To do: Each entry needs to be reproduced exactly, with none left out.

Before-and-after object lists:
####################

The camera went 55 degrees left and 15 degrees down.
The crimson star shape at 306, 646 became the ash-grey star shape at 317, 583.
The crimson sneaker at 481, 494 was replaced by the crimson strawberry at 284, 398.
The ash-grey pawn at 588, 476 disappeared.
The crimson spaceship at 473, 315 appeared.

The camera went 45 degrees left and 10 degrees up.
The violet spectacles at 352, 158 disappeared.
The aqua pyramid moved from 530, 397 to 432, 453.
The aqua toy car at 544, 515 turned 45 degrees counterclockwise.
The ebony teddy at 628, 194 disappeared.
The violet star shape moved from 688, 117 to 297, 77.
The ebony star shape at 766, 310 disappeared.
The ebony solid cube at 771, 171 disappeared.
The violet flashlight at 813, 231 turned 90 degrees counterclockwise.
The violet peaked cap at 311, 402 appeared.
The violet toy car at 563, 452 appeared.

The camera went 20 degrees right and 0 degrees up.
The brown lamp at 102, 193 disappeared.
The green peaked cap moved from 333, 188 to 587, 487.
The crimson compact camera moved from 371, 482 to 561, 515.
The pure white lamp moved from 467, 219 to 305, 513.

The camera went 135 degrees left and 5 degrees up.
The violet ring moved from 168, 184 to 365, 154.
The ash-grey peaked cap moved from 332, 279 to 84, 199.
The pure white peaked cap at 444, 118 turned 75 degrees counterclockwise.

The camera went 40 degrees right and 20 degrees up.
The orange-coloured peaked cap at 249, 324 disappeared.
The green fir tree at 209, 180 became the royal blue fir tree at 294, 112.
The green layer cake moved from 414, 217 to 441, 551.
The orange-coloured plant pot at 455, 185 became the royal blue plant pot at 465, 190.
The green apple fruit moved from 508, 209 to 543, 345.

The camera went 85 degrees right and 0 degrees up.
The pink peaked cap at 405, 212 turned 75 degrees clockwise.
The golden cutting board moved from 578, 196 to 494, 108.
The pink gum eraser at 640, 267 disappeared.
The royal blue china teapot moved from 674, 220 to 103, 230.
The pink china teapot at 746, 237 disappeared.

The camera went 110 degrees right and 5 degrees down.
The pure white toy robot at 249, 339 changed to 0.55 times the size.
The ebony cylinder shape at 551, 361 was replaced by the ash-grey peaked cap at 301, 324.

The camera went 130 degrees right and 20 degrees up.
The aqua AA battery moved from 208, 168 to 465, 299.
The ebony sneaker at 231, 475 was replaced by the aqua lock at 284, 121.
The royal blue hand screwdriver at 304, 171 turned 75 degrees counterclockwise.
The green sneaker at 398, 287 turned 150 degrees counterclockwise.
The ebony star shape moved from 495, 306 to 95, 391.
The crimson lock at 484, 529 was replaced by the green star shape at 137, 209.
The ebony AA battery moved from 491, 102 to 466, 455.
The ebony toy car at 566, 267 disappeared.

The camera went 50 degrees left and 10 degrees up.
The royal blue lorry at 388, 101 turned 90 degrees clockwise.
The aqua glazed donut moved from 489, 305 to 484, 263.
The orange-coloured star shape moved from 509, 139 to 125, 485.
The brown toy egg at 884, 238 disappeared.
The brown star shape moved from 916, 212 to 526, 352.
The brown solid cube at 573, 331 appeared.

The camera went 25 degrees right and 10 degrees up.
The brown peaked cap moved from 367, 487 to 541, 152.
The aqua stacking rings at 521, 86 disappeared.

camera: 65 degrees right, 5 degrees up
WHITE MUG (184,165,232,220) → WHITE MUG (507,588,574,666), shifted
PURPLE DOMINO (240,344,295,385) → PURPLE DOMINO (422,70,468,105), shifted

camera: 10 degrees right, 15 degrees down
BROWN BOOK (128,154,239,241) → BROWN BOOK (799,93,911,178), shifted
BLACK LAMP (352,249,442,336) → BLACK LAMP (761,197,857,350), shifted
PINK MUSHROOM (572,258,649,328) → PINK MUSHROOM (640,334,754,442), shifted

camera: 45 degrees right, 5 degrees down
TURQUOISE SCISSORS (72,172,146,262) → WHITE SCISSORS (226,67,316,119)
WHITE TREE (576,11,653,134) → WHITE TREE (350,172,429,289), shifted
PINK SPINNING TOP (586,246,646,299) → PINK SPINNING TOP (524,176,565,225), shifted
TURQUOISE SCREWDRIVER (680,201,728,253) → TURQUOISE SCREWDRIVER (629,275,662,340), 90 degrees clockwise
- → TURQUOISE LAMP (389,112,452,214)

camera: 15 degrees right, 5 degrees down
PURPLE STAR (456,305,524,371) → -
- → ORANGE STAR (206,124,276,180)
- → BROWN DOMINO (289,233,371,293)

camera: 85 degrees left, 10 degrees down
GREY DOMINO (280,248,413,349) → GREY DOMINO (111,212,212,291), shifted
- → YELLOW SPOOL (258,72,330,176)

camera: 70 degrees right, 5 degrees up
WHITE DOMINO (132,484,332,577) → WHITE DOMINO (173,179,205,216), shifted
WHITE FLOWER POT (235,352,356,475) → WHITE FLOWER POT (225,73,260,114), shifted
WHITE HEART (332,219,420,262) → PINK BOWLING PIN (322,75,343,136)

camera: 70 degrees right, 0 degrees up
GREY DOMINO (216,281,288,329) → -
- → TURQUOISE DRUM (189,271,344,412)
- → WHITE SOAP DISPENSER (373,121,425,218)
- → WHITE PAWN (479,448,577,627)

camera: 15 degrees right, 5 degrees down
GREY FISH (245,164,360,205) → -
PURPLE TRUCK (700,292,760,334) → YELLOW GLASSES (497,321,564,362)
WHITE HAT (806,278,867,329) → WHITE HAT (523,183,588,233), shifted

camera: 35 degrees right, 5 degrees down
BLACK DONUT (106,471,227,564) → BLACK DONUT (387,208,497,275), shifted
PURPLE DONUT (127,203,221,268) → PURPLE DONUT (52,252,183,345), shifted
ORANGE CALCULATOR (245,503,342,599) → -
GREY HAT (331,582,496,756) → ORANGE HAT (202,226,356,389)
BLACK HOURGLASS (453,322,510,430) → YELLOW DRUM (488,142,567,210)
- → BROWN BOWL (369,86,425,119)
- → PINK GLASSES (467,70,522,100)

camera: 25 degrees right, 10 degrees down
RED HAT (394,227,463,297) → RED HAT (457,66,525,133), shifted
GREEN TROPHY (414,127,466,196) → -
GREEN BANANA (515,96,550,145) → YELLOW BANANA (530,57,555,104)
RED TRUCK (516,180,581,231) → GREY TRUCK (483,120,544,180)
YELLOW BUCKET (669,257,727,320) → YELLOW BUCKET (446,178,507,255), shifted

####################

Your response:
The camera went 55 degrees left and 15 degrees down.
The crimson star shape at 306, 646 became the ash-grey star shape at 317, 583.
The crimson sneaker at 481, 494 was replaced by the crimson strawberry at 284, 398.
The ash-grey pawn at 588, 476 disappeared.
The crimson spaceship at 473, 315 appeared.

The camera went 45 degrees left and 10 degrees up.
The violet spectacles at 352, 158 disappeared.
The aqua pyramid moved from 530, 397 to 432, 453.
The aqua toy car at 544, 515 turned 45 degrees counterclockwise.
The ebony teddy at 628, 194 disappeared.
The violet star shape moved from 688, 117 to 297, 77.
The ebony star shape at 766, 310 disappeared.
The ebony solid cube at 771, 171 disappeared.
The violet flashlight at 813, 231 turned 90 degrees counterclockwise.
The violet peaked cap at 311, 402 appeared.
The violet toy car at 563, 452 appeared.

The camera went 20 degrees right and 0 degrees up.
The brown lamp at 102, 193 disappeared.
The green peaked cap moved from 333, 188 to 587, 487.
The crimson compact camera moved from 371, 482 to 561, 515.
The pure white lamp moved from 467, 219 to 305, 513.

The camera went 135 degrees left and 5 degrees up.
The violet ring moved from 168, 184 to 365, 154.
The ash-grey peaked cap moved from 332, 279 to 84, 199.
The pure white peaked cap at 444, 118 turned 75 degrees counterclockwise.

The camera went 40 degrees right and 20 degrees up.
The orange-coloured peaked cap at 249, 324 disappeared.
The green fir tree at 209, 180 became the royal blue fir tree at 294, 112.
The green layer cake moved from 414, 217 to 441, 551.
The orange-coloured plant pot at 455, 185 became the royal blue plant pot at 465, 190.
The green apple fruit moved from 508, 209 to 543, 345.

The camera went 85 degrees right and 0 degrees up.
The pink peaked cap at 405, 212 turned 75 degrees clockwise.
The golden cutting board moved from 578, 196 to 494, 108.
The pink gum eraser at 640, 267 disappeared.
The royal blue china teapot moved from 674, 220 to 103, 230.
The pink china teapot at 746, 237 disappeared.

The camera went 110 degrees right and 5 degrees down.
The pure white toy robot at 249, 339 changed to 0.55 times the size.
The ebony cylinder shape at 551, 361 was replaced by the ash-grey peaked cap at 301, 324.

The camera went 130 degrees right and 20 degrees up.
The aqua AA battery moved from 208, 168 to 465, 299.
The ebony sneaker at 231, 475 was replaced by the aqua lock at 284, 121.
The royal blue hand screwdriver at 304, 171 turned 75 degrees counterclockwise.
The green sneaker at 398, 287 turned 150 degrees counterclockwise.
The ebony star shape moved from 495, 306 to 95, 391.
The crimson lock at 484, 529 was replaced by the green star shape at 137, 209.
The ebony AA battery moved from 491, 102 to 466, 455.
The ebony toy car at 566, 267 disappeared.

The camera went 50 degrees left and 10 degrees up.
The royal blue lorry at 388, 101 turned 90 degrees clockwise.
The aqua glazed donut moved from 489, 305 to 484, 263.
The orange-coloured star shape moved from 509, 139 to 125, 485.
The brown toy egg at 884, 238 disappeared.
The brown star shape moved from 916, 212 to 526, 352.
The brown solid cube at 573, 331 appeared.

The camera went 25 degrees right and 10 degrees up.
The brown peaked cap moved from 367, 487 to 541, 152.
The aqua stacking rings at 521, 86 disappeared.

camera: 65 degrees right, 5 degrees up
WHITE MUG (184,165,232,220) → WHITE MUG (507,588,574,666), shifted
PURPLE DOMINO (240,344,295,385) → PURPLE DOMINO (422,70,468,105), shifted

camera: 10 degrees right, 15 degrees down
BROWN BOOK (128,154,239,241) → BROWN BOOK (799,93,911,178), shifted
BLACK LAMP (352,249,442,336) → BLACK LAMP (761,197,857,350), shifted
PINK MUSHROOM (572,258,649,328) → PINK MUSHROOM (640,334,754,442), shifted

camera: 45 degrees right, 5 degrees down
TURQUOISE SCISSORS (72,172,146,262) → WHITE SCISSORS (226,67,316,119)
WHITE TREE (576,11,653,134) → WHITE TREE (350,172,429,289), shifted
PINK SPINNING TOP (586,246,646,299) → PINK SPINNING TOP (524,176,565,225), shifted
TURQUOISE SCREWDRIVER (680,201,728,253) → TURQUOISE SCREWDRIVER (629,275,662,340), 90 degrees clockwise
- → TURQUOISE LAMP (389,112,452,214)

camera: 15 degrees right, 5 degrees down
PURPLE STAR (456,305,524,371) → -
- → ORANGE STAR (206,124,276,180)
- → BROWN DOMINO (289,233,371,293)

camera: 85 degrees left, 10 degrees down
GREY DOMINO (280,248,413,349) → GREY DOMINO (111,212,212,291), shifted
- → YELLOW SPOOL (258,72,330,176)

camera: 70 degrees right, 5 degrees up
WHITE DOMINO (132,484,332,577) → WHITE DOMINO (173,179,205,216), shifted
WHITE FLOWER POT (235,352,356,475) → WHITE FLOWER POT (225,73,260,114), shifted
WHITE HEART (332,219,420,262) → PINK BOWLING PIN (322,75,343,136)

camera: 70 degrees right, 0 degrees up
GREY DOMINO (216,281,288,329) → -
- → TURQUOISE DRUM (189,271,344,412)
- → WHITE SOAP DISPENSER (373,121,425,218)
- → WHITE PAWN (479,448,577,627)

camera: 15 degrees right, 5 degrees down
GREY FISH (245,164,360,205) → -
PURPLE TRUCK (700,292,760,334) → YELLOW GLASSES (497,321,564,362)
WHITE HAT (806,278,867,329) → WHITE HAT (523,183,588,233), shifted

camera: 35 degrees right, 5 degrees down
BLACK DONUT (106,471,227,564) → BLACK DONUT (387,208,497,275), shifted
PURPLE DONUT (127,203,221,268) → PURPLE DONUT (52,252,183,345), shifted
ORANGE CALCULATOR (245,503,342,599) → -
GREY HAT (331,582,496,756) → ORANGE HAT (202,226,356,389)
BLACK HOURGLASS (453,322,510,430) → YELLOW DRUM (488,142,567,210)
- → BROWN BOWL (369,86,425,119)
- → PINK GLASSES (467,70,522,100)

camera: 25 degrees right, 10 degrees down
RED HAT (394,227,463,297) → RED HAT (457,66,525,133), shifted
GREEN TROPHY (414,127,466,196) → -
GREEN BANANA (515,96,550,145) → YELLOW BANANA (530,57,555,104)
RED TRUCK (516,180,581,231) → GREY TRUCK (483,120,544,180)
YELLOW BUCKET (669,257,727,320) → YELLOW BUCKET (446,178,507,255), shifted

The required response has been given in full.